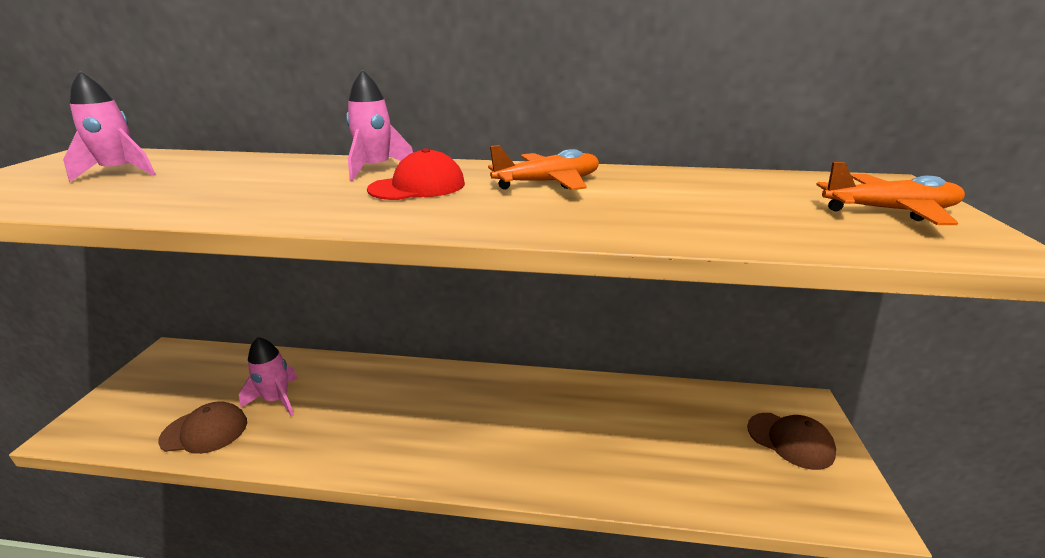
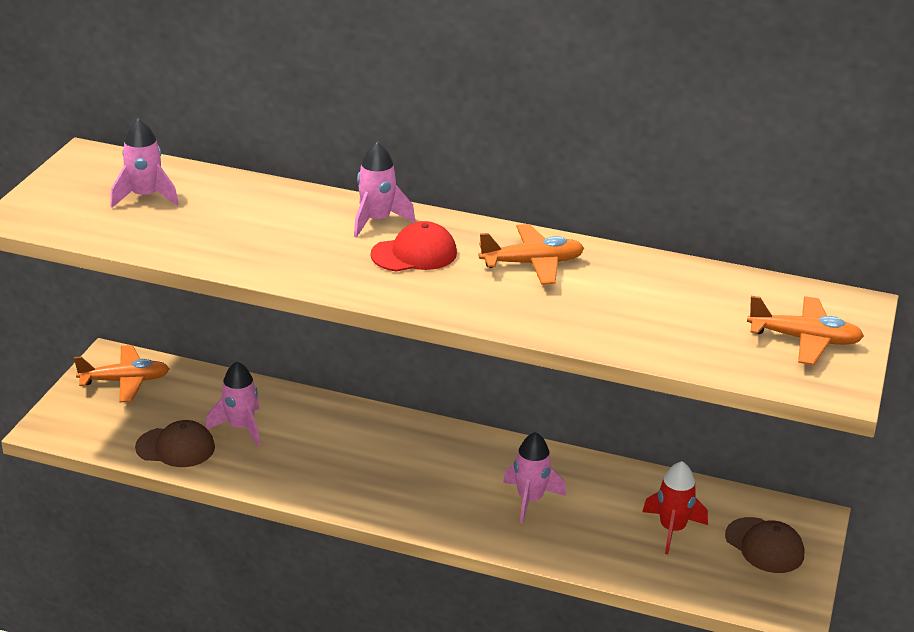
camera: 10 degrees right, 5 degrees up
(173, 371) = (125, 381): none -> orange plane
(560, 429) = (530, 500): none -> pink rocket
(701, 438) = (672, 529): none -> red rocket

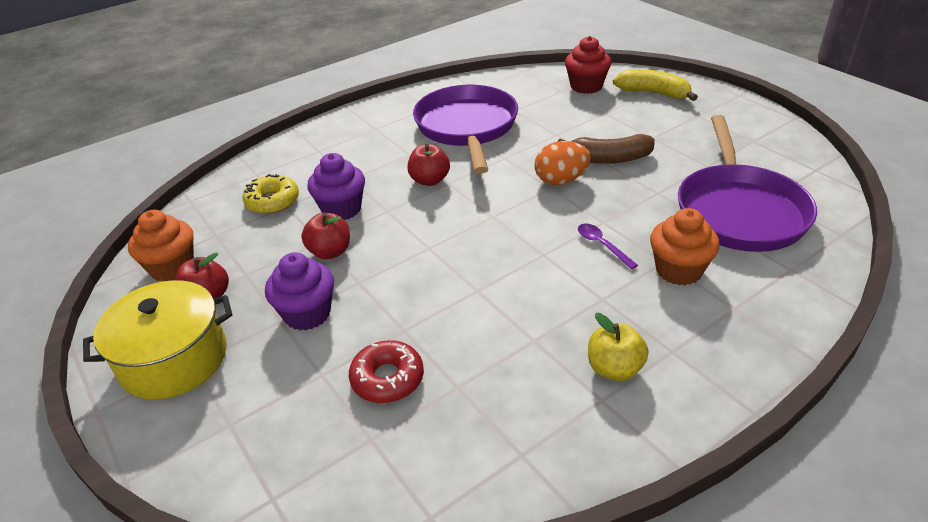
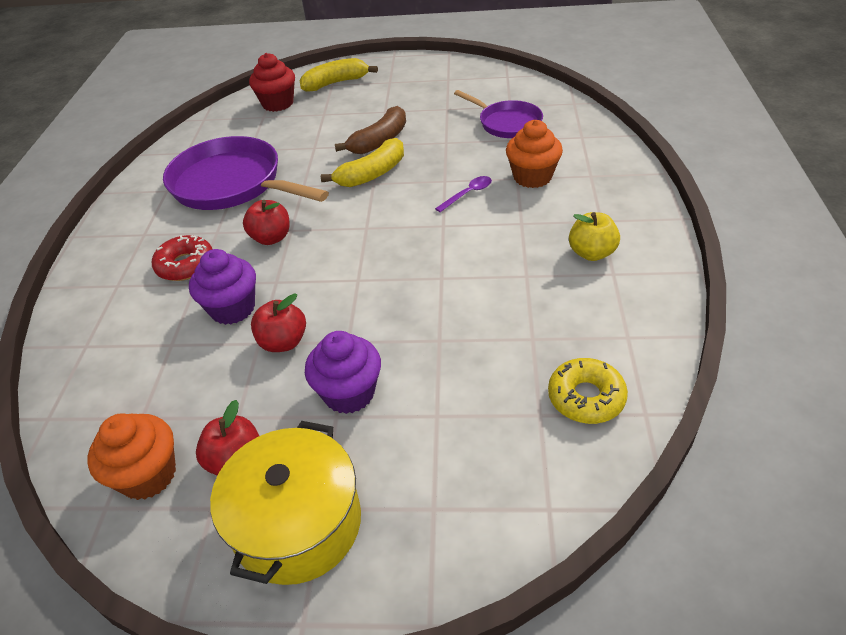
camera: 50 degrees left, 5 degrees up
(272, 201) = (150, 351): yellow donut -> yellow donut (586, 397)
(387, 379) = (484, 375): red donut -> red donut (185, 265)
(561, 180) = (372, 174): orange egg -> yellow banana
(602, 245) = (468, 194): purple spoon -> purple spoon turned 135 degrees clockwise
(739, 210) = (507, 123): purple pan -> purple pan, size x0.58

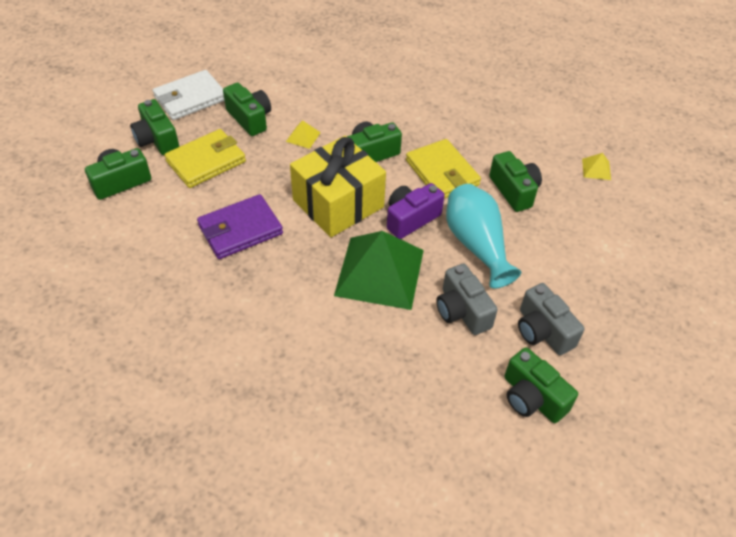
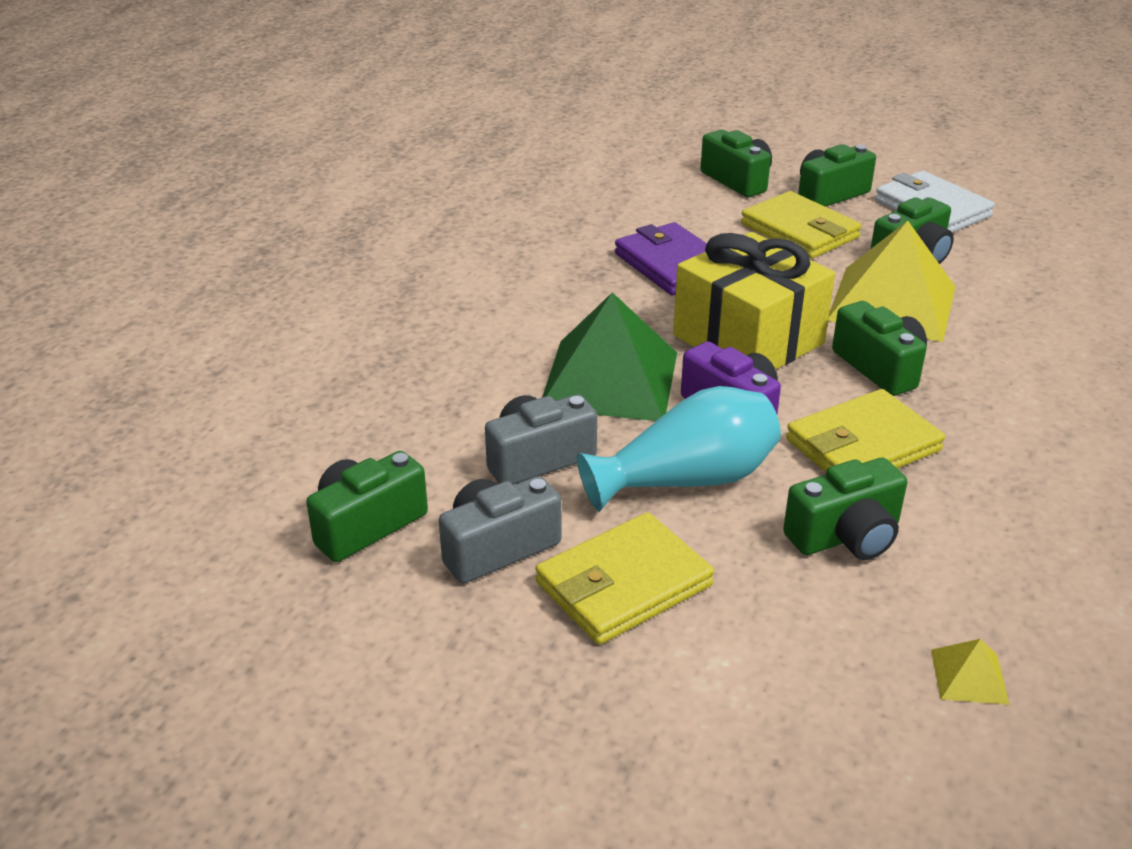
camera: 90 degrees right, 15 degrees down
(303, 137) = (892, 303): yellow pyramid -> yellow pyramid, size x2.50
(562, 277) = (623, 584): none -> yellow wallet

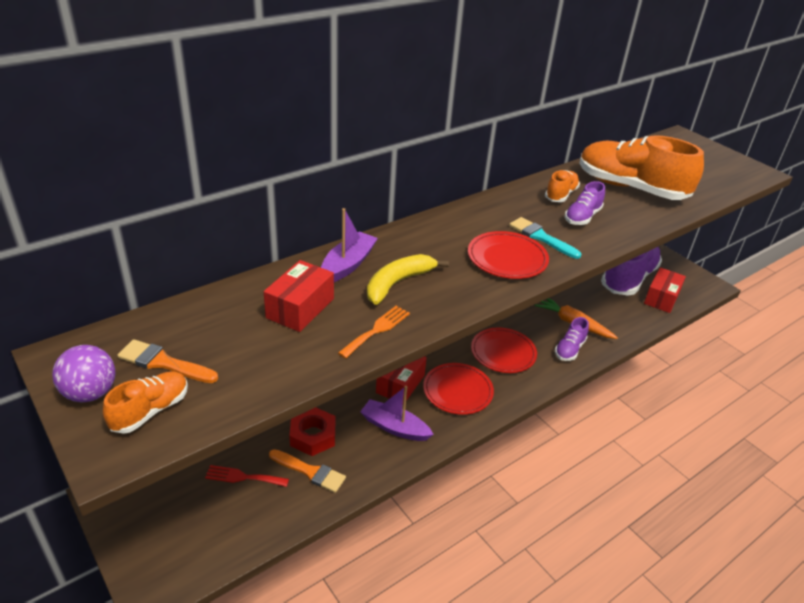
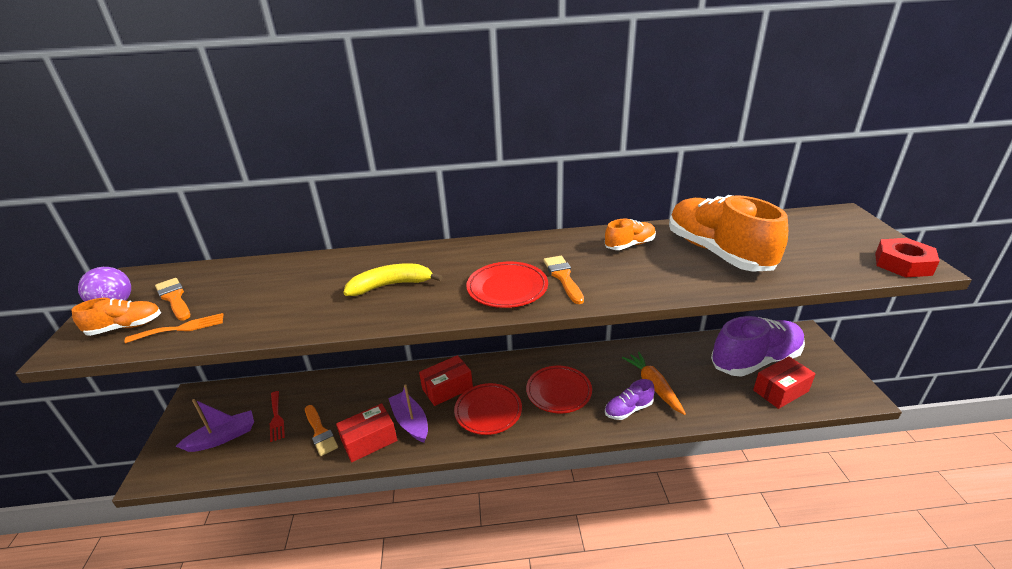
camera: 35 degrees right, 5 degrees down
(243, 477) = (276, 417): red fork -> red fork turned 150 degrees counterclockwise
(300, 308) = (300, 285): red box -> red box (369, 441)
(313, 436) = (347, 405): red nut -> red nut (903, 264)
(348, 265) = (372, 263): purple boat -> purple boat (223, 437)
(377, 330) = (329, 316): orange fork -> orange fork (181, 328)
(541, 237) = (563, 277): turquoise brush -> orange brush
(582, 217) = (628, 268): purple shoe -> none

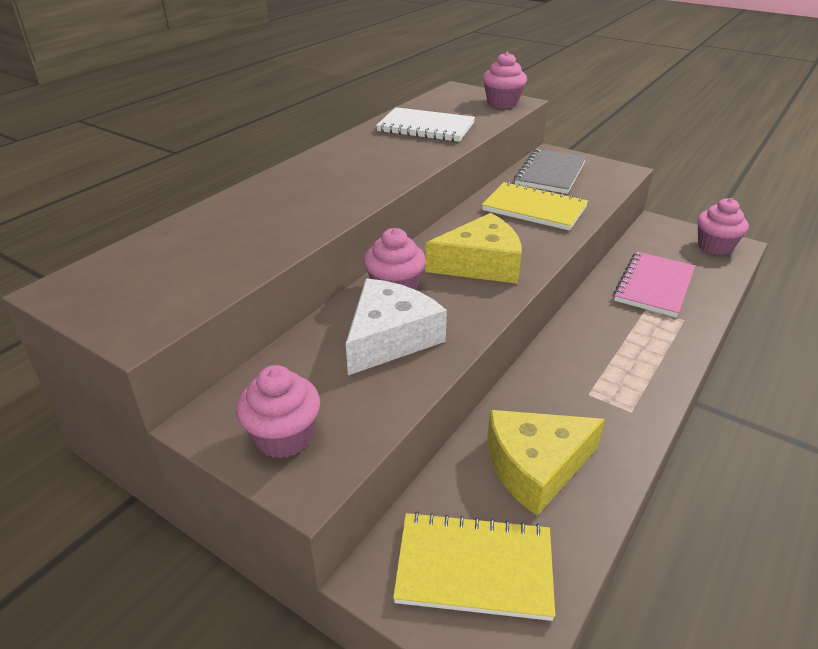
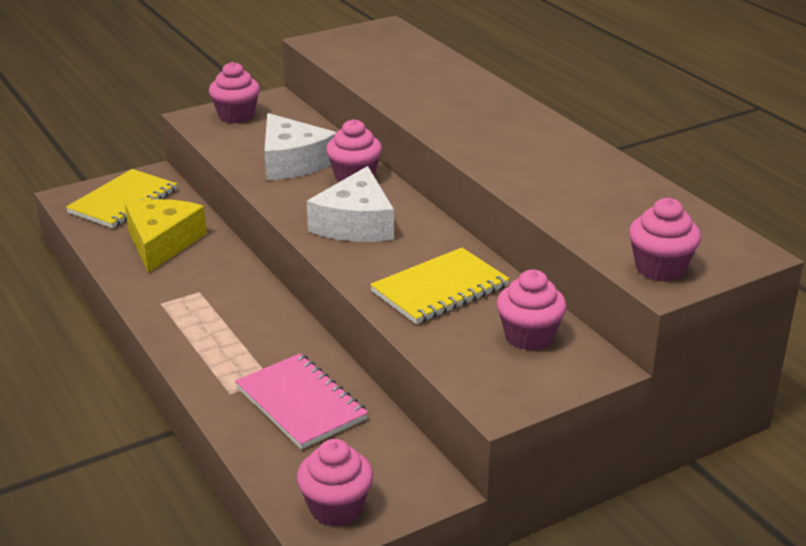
camera: 115 degrees right, 5 degrees down
(426, 127) = (594, 192): white notebook -> none
(481, 264) = (356, 224): yellow cheese -> white cheese
(550, 173) = (529, 336): grey notebook -> pink cupcake

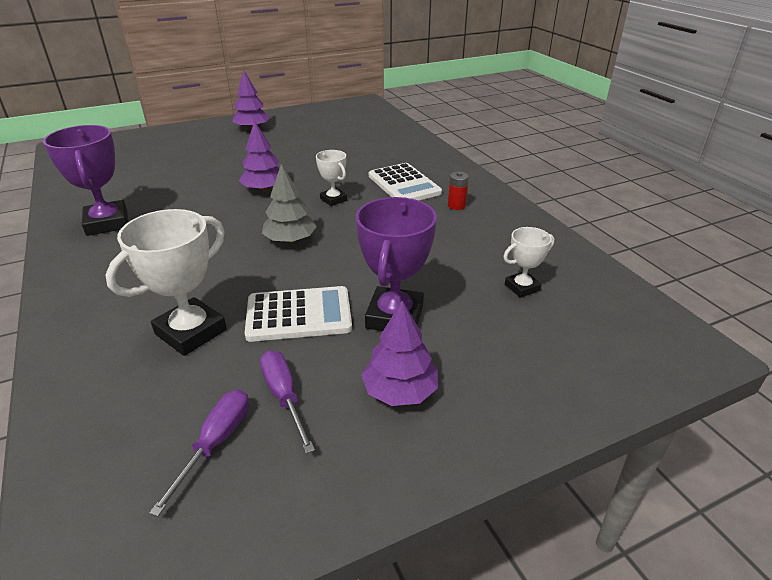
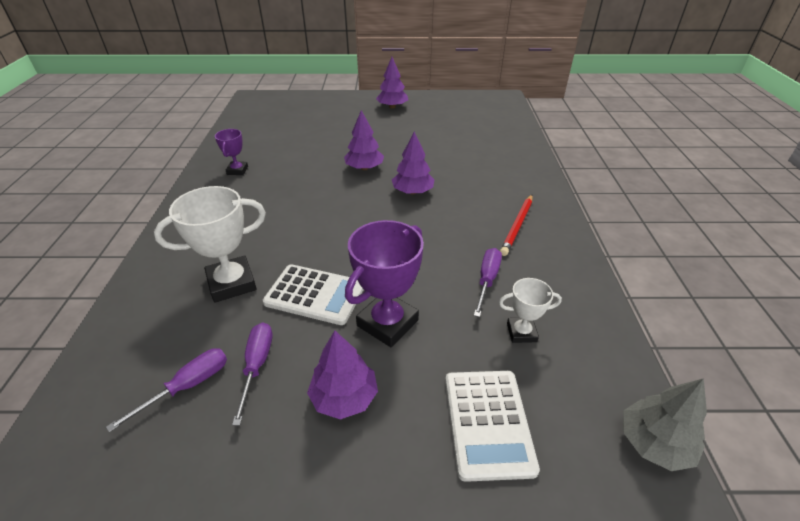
camera: 25 degrees right, 5 degrees up
(107, 223) = (237, 170): purple trophy -> purple trophy, size x0.55
(290, 240) = (353, 222): grey tree -> grey tree (654, 443)
(333, 199) = (412, 192): white trophy -> purple tree
(404, 184) = (483, 191): white calculator -> white calculator (488, 423)
(456, 205) = (517, 226): red battery -> red pencil
(462, 255) = (487, 280): none -> purple screwdriver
● ● ●
What you need to do >>
Write out the data above precisely. Pictures stay out.

Response to this exercise >>
camera: 10 degrees right, 5 degrees up
(173, 371) = (125, 381): none -> orange plane
(560, 429) = (530, 500): none -> pink rocket
(701, 438) = (672, 529): none -> red rocket

camera: 50 degrees left, 5 degrees up
(272, 201) = (150, 351): yellow donut -> yellow donut (586, 397)
(387, 379) = (484, 375): red donut -> red donut (185, 265)
(561, 180) = (372, 174): orange egg -> yellow banana
(602, 245) = (468, 194): purple spoon -> purple spoon turned 135 degrees clockwise
(739, 210) = (507, 123): purple pan -> purple pan, size x0.58

camera: 90 degrees right, 15 degrees down
(303, 137) = (892, 303): yellow pyramid -> yellow pyramid, size x2.50
(562, 277) = (623, 584): none -> yellow wallet

camera: 35 degrees right, 5 degrees down
(243, 477) = (276, 417): red fork -> red fork turned 150 degrees counterclockwise
(300, 308) = (300, 285): red box -> red box (369, 441)
(313, 436) = (347, 405): red nut -> red nut (903, 264)
(348, 265) = (372, 263): purple boat -> purple boat (223, 437)
(377, 330) = (329, 316): orange fork -> orange fork (181, 328)
(541, 237) = (563, 277): turquoise brush -> orange brush
(582, 217) = (628, 268): purple shoe -> none

camera: 115 degrees right, 5 degrees down
(426, 127) = (594, 192): white notebook -> none
(481, 264) = (356, 224): yellow cheese -> white cheese
(550, 173) = (529, 336): grey notebook -> pink cupcake

camera: 25 degrees right, 5 degrees up
(107, 223) = (237, 170): purple trophy -> purple trophy, size x0.55
(290, 240) = (353, 222): grey tree -> grey tree (654, 443)
(333, 199) = (412, 192): white trophy -> purple tree
(404, 184) = (483, 191): white calculator -> white calculator (488, 423)
(456, 205) = (517, 226): red battery -> red pencil
(462, 255) = (487, 280): none -> purple screwdriver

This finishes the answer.